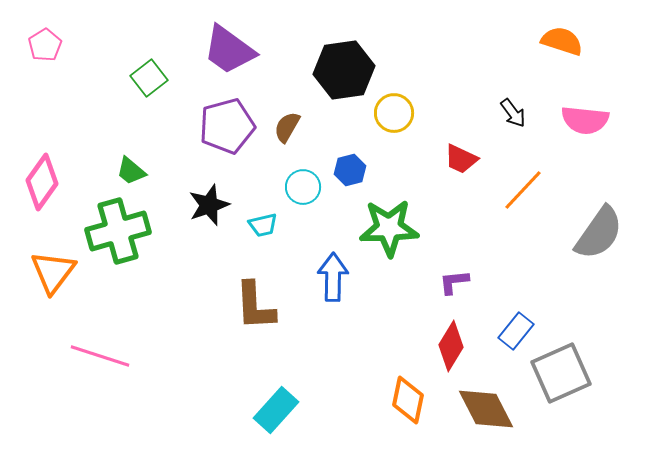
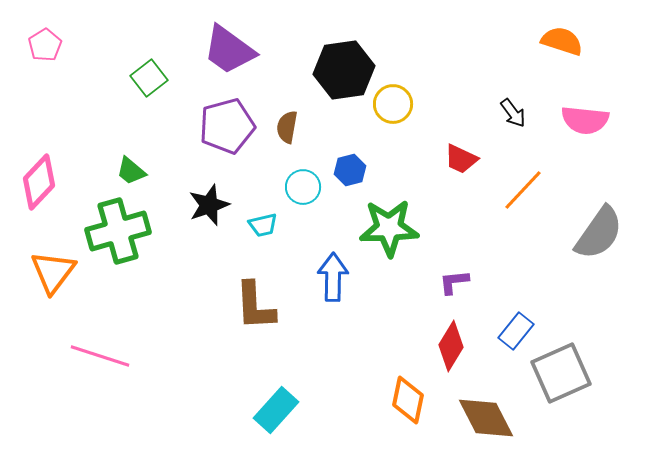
yellow circle: moved 1 px left, 9 px up
brown semicircle: rotated 20 degrees counterclockwise
pink diamond: moved 3 px left; rotated 8 degrees clockwise
brown diamond: moved 9 px down
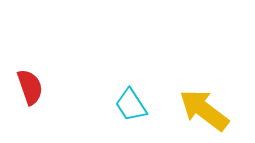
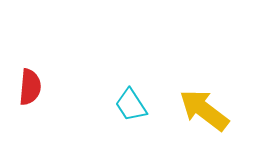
red semicircle: rotated 24 degrees clockwise
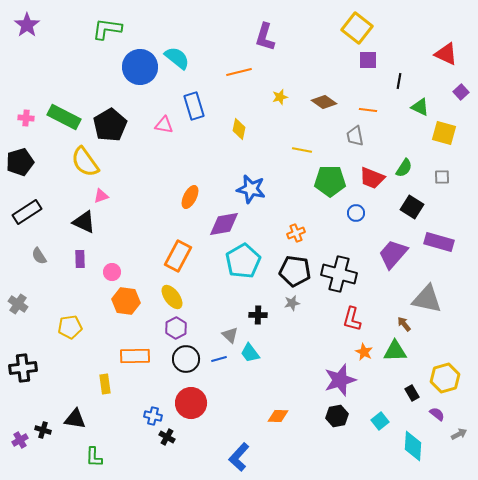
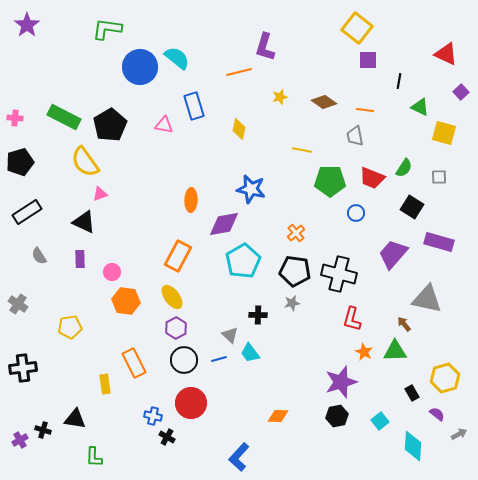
purple L-shape at (265, 37): moved 10 px down
orange line at (368, 110): moved 3 px left
pink cross at (26, 118): moved 11 px left
gray square at (442, 177): moved 3 px left
pink triangle at (101, 196): moved 1 px left, 2 px up
orange ellipse at (190, 197): moved 1 px right, 3 px down; rotated 25 degrees counterclockwise
orange cross at (296, 233): rotated 18 degrees counterclockwise
orange rectangle at (135, 356): moved 1 px left, 7 px down; rotated 64 degrees clockwise
black circle at (186, 359): moved 2 px left, 1 px down
purple star at (340, 380): moved 1 px right, 2 px down
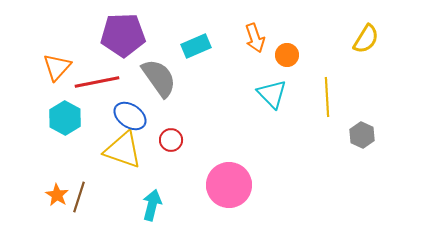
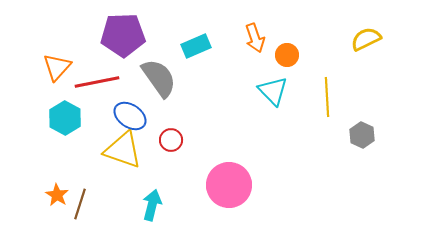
yellow semicircle: rotated 148 degrees counterclockwise
cyan triangle: moved 1 px right, 3 px up
brown line: moved 1 px right, 7 px down
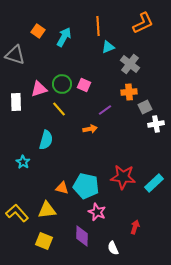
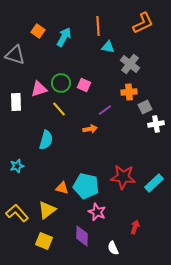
cyan triangle: rotated 32 degrees clockwise
green circle: moved 1 px left, 1 px up
cyan star: moved 6 px left, 4 px down; rotated 24 degrees clockwise
yellow triangle: rotated 30 degrees counterclockwise
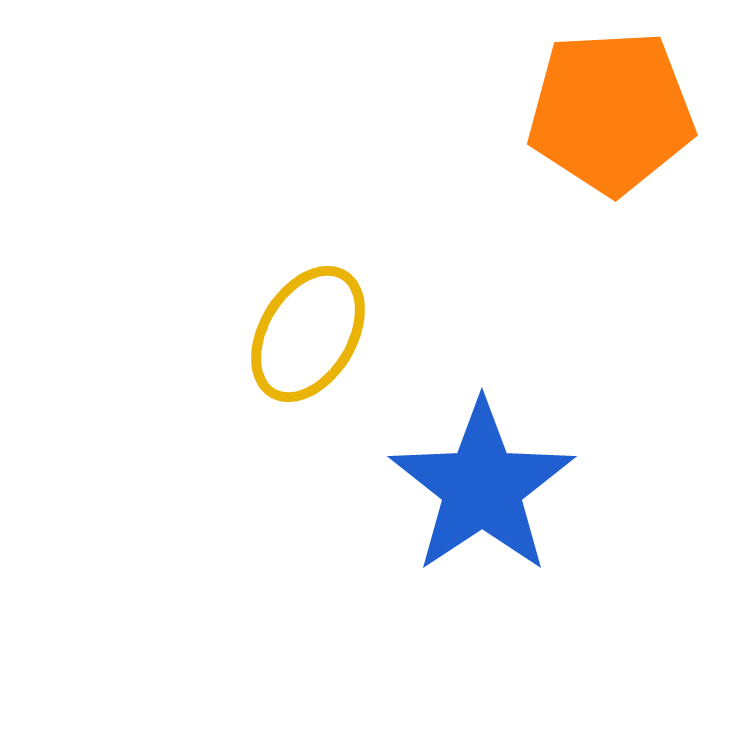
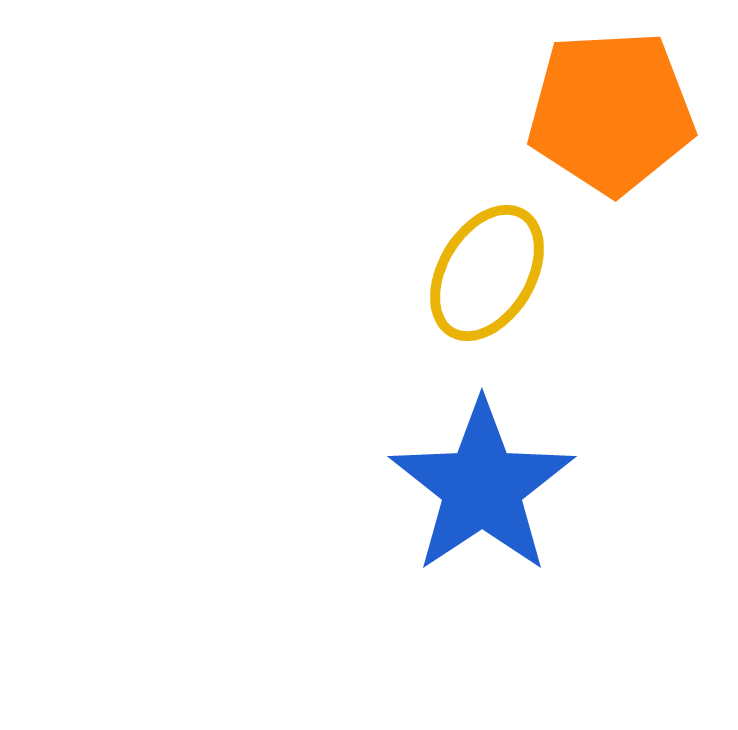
yellow ellipse: moved 179 px right, 61 px up
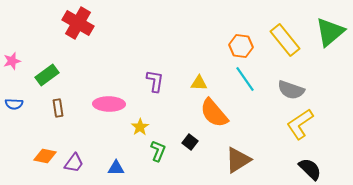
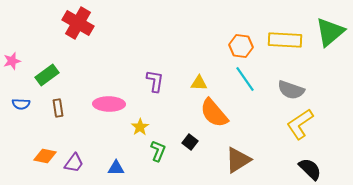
yellow rectangle: rotated 48 degrees counterclockwise
blue semicircle: moved 7 px right
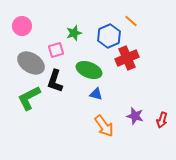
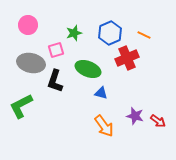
orange line: moved 13 px right, 14 px down; rotated 16 degrees counterclockwise
pink circle: moved 6 px right, 1 px up
blue hexagon: moved 1 px right, 3 px up
gray ellipse: rotated 20 degrees counterclockwise
green ellipse: moved 1 px left, 1 px up
blue triangle: moved 5 px right, 1 px up
green L-shape: moved 8 px left, 8 px down
red arrow: moved 4 px left, 1 px down; rotated 70 degrees counterclockwise
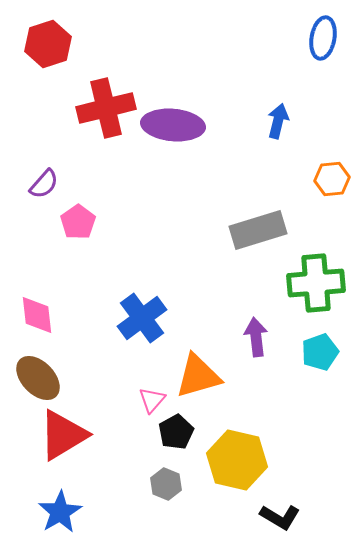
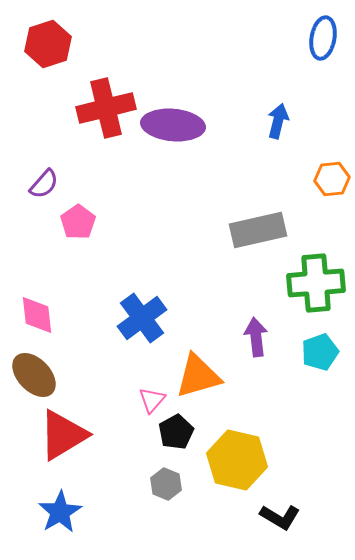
gray rectangle: rotated 4 degrees clockwise
brown ellipse: moved 4 px left, 3 px up
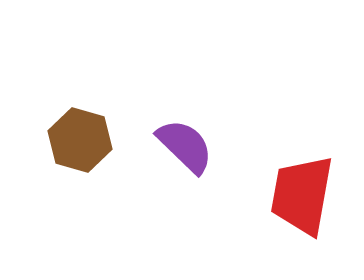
━━━━━━━━━━━━━━━━
Required work -
Reproduce the text of all the entries above line for line, without any change, and leave out the pictures.

Answer -
yellow circle: moved 1 px left, 9 px up
brown semicircle: rotated 20 degrees counterclockwise
pink diamond: moved 3 px left; rotated 8 degrees clockwise
brown diamond: moved 9 px down
red semicircle: rotated 24 degrees clockwise
purple L-shape at (265, 37): moved 10 px down
orange line at (368, 110): moved 3 px left
pink cross at (26, 118): moved 11 px left
gray square at (442, 177): moved 3 px left
pink triangle at (101, 196): moved 1 px left, 2 px up
orange ellipse at (190, 197): moved 1 px right, 3 px down; rotated 25 degrees counterclockwise
orange cross at (296, 233): rotated 18 degrees counterclockwise
orange rectangle at (135, 356): moved 1 px left, 7 px down; rotated 64 degrees clockwise
black circle at (186, 359): moved 2 px left, 1 px down
purple star at (340, 380): moved 1 px right, 2 px down
yellow semicircle: rotated 148 degrees counterclockwise
cyan triangle: moved 1 px right, 3 px up
brown line: moved 1 px right, 7 px down
cyan triangle: rotated 32 degrees clockwise
green circle: moved 1 px left, 1 px up
cyan star: moved 6 px left, 4 px down; rotated 24 degrees clockwise
yellow triangle: rotated 30 degrees counterclockwise
yellow ellipse: moved 179 px right, 61 px up
yellow rectangle: rotated 48 degrees counterclockwise
blue semicircle: moved 7 px right
orange line: moved 13 px right, 14 px down; rotated 16 degrees counterclockwise
pink circle: moved 6 px right, 1 px up
blue hexagon: moved 1 px right, 3 px up
gray ellipse: rotated 20 degrees counterclockwise
green ellipse: moved 1 px left, 1 px up
blue triangle: moved 5 px right, 1 px up
green L-shape: moved 8 px left, 8 px down
red arrow: moved 4 px left, 1 px down; rotated 70 degrees counterclockwise
gray rectangle: rotated 4 degrees clockwise
brown ellipse: moved 4 px left, 3 px up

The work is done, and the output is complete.